§ Records from a data collection:
*** Block opens ***
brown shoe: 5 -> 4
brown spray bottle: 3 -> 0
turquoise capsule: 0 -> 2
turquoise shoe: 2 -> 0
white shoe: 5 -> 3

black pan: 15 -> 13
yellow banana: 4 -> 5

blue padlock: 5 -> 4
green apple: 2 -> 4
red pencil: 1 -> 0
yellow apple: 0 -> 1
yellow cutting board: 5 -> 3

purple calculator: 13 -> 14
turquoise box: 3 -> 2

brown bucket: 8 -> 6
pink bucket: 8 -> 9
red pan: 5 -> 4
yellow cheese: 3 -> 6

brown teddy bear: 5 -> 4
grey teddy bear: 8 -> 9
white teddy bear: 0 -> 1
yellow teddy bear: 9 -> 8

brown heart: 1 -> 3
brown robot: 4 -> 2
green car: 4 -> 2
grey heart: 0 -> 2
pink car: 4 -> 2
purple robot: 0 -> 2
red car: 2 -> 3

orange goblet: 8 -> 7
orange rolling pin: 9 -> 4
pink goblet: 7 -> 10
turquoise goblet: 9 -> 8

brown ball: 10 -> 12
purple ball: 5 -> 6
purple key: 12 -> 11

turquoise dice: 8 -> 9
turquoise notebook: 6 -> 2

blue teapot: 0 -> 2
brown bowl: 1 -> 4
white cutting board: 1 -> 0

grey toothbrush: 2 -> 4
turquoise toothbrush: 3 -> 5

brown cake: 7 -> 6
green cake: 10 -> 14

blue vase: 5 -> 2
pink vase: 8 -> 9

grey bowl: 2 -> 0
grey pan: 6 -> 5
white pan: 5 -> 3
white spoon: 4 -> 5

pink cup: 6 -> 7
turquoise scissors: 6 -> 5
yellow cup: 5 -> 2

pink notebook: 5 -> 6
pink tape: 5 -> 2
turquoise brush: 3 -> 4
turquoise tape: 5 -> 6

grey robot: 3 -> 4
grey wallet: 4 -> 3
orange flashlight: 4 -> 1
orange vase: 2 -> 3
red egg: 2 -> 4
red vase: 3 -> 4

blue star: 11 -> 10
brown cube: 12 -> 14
*** Block closes ***
§ Problem description: Please return all of the entries above, exactly and completely.

§ Response for this exercise:
brown shoe: 5 -> 4
brown spray bottle: 3 -> 0
turquoise capsule: 0 -> 2
turquoise shoe: 2 -> 0
white shoe: 5 -> 3

black pan: 15 -> 13
yellow banana: 4 -> 5

blue padlock: 5 -> 4
green apple: 2 -> 4
red pencil: 1 -> 0
yellow apple: 0 -> 1
yellow cutting board: 5 -> 3

purple calculator: 13 -> 14
turquoise box: 3 -> 2

brown bucket: 8 -> 6
pink bucket: 8 -> 9
red pan: 5 -> 4
yellow cheese: 3 -> 6

brown teddy bear: 5 -> 4
grey teddy bear: 8 -> 9
white teddy bear: 0 -> 1
yellow teddy bear: 9 -> 8

brown heart: 1 -> 3
brown robot: 4 -> 2
green car: 4 -> 2
grey heart: 0 -> 2
pink car: 4 -> 2
purple robot: 0 -> 2
red car: 2 -> 3

orange goblet: 8 -> 7
orange rolling pin: 9 -> 4
pink goblet: 7 -> 10
turquoise goblet: 9 -> 8

brown ball: 10 -> 12
purple ball: 5 -> 6
purple key: 12 -> 11

turquoise dice: 8 -> 9
turquoise notebook: 6 -> 2

blue teapot: 0 -> 2
brown bowl: 1 -> 4
white cutting board: 1 -> 0

grey toothbrush: 2 -> 4
turquoise toothbrush: 3 -> 5

brown cake: 7 -> 6
green cake: 10 -> 14

blue vase: 5 -> 2
pink vase: 8 -> 9

grey bowl: 2 -> 0
grey pan: 6 -> 5
white pan: 5 -> 3
white spoon: 4 -> 5

pink cup: 6 -> 7
turquoise scissors: 6 -> 5
yellow cup: 5 -> 2

pink notebook: 5 -> 6
pink tape: 5 -> 2
turquoise brush: 3 -> 4
turquoise tape: 5 -> 6

grey robot: 3 -> 4
grey wallet: 4 -> 3
orange flashlight: 4 -> 1
orange vase: 2 -> 3
red egg: 2 -> 4
red vase: 3 -> 4

blue star: 11 -> 10
brown cube: 12 -> 14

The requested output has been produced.